TASK TO CARRY OUT
Reproduce each entry below exactly, without omitting any.

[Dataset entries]
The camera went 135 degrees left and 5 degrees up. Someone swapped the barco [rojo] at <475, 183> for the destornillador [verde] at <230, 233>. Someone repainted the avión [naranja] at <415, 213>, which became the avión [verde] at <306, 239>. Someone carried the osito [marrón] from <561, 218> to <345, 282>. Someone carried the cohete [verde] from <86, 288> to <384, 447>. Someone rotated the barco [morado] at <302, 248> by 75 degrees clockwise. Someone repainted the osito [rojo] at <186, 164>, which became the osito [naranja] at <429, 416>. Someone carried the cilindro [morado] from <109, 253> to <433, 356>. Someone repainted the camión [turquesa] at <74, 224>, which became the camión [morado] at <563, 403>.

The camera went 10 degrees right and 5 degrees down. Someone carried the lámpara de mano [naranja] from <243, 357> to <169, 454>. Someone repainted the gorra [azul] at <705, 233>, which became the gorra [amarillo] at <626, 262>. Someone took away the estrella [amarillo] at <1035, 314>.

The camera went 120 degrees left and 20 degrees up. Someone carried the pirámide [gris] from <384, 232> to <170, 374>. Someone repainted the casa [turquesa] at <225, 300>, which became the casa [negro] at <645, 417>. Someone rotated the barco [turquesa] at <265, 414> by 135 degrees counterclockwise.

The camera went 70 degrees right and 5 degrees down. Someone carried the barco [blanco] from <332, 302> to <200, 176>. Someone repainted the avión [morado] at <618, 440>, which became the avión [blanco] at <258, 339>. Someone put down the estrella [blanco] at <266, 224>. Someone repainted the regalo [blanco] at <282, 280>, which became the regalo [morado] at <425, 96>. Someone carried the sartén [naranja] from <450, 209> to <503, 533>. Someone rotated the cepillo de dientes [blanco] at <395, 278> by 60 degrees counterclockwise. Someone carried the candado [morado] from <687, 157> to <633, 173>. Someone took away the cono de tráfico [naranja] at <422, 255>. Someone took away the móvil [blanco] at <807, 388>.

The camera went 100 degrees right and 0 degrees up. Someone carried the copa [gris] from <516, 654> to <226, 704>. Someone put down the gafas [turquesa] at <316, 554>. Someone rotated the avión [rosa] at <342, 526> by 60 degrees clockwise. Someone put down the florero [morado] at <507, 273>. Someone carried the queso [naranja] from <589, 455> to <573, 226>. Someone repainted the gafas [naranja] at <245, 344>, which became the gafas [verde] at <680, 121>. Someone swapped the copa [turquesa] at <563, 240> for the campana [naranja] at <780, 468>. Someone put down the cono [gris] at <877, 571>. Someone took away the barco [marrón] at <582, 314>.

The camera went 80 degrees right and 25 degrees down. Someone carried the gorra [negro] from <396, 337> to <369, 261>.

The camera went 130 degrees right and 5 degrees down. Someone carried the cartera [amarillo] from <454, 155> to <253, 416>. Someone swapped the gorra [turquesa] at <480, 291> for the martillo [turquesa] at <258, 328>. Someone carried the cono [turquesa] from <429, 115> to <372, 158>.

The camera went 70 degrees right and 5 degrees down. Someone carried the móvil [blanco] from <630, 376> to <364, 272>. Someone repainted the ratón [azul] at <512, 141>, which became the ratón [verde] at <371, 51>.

TASK RESPONSE
The camera went 135 degrees left and 5 degrees up. Someone swapped the barco [rojo] at <475, 183> for the destornillador [verde] at <230, 233>. Someone repainted the avión [naranja] at <415, 213>, which became the avión [verde] at <306, 239>. Someone carried the osito [marrón] from <561, 218> to <345, 282>. Someone carried the cohete [verde] from <86, 288> to <384, 447>. Someone rotated the barco [morado] at <302, 248> by 75 degrees clockwise. Someone repainted the osito [rojo] at <186, 164>, which became the osito [naranja] at <429, 416>. Someone carried the cilindro [morado] from <109, 253> to <433, 356>. Someone repainted the camión [turquesa] at <74, 224>, which became the camión [morado] at <563, 403>.

The camera went 10 degrees right and 5 degrees down. Someone carried the lámpara de mano [naranja] from <243, 357> to <169, 454>. Someone repainted the gorra [azul] at <705, 233>, which became the gorra [amarillo] at <626, 262>. Someone took away the estrella [amarillo] at <1035, 314>.

The camera went 120 degrees left and 20 degrees up. Someone carried the pirámide [gris] from <384, 232> to <170, 374>. Someone repainted the casa [turquesa] at <225, 300>, which became the casa [negro] at <645, 417>. Someone rotated the barco [turquesa] at <265, 414> by 135 degrees counterclockwise.

The camera went 70 degrees right and 5 degrees down. Someone carried the barco [blanco] from <332, 302> to <200, 176>. Someone repainted the avión [morado] at <618, 440>, which became the avión [blanco] at <258, 339>. Someone put down the estrella [blanco] at <266, 224>. Someone repainted the regalo [blanco] at <282, 280>, which became the regalo [morado] at <425, 96>. Someone carried the sartén [naranja] from <450, 209> to <503, 533>. Someone rotated the cepillo de dientes [blanco] at <395, 278> by 60 degrees counterclockwise. Someone carried the candado [morado] from <687, 157> to <633, 173>. Someone took away the cono de tráfico [naranja] at <422, 255>. Someone took away the móvil [blanco] at <807, 388>.

The camera went 100 degrees right and 0 degrees up. Someone carried the copa [gris] from <516, 654> to <226, 704>. Someone put down the gafas [turquesa] at <316, 554>. Someone rotated the avión [rosa] at <342, 526> by 60 degrees clockwise. Someone put down the florero [morado] at <507, 273>. Someone carried the queso [naranja] from <589, 455> to <573, 226>. Someone repainted the gafas [naranja] at <245, 344>, which became the gafas [verde] at <680, 121>. Someone swapped the copa [turquesa] at <563, 240> for the campana [naranja] at <780, 468>. Someone put down the cono [gris] at <877, 571>. Someone took away the barco [marrón] at <582, 314>.

The camera went 80 degrees right and 25 degrees down. Someone carried the gorra [negro] from <396, 337> to <369, 261>.

The camera went 130 degrees right and 5 degrees down. Someone carried the cartera [amarillo] from <454, 155> to <253, 416>. Someone swapped the gorra [turquesa] at <480, 291> for the martillo [turquesa] at <258, 328>. Someone carried the cono [turquesa] from <429, 115> to <372, 158>.

The camera went 70 degrees right and 5 degrees down. Someone carried the móvil [blanco] from <630, 376> to <364, 272>. Someone repainted the ratón [azul] at <512, 141>, which became the ratón [verde] at <371, 51>.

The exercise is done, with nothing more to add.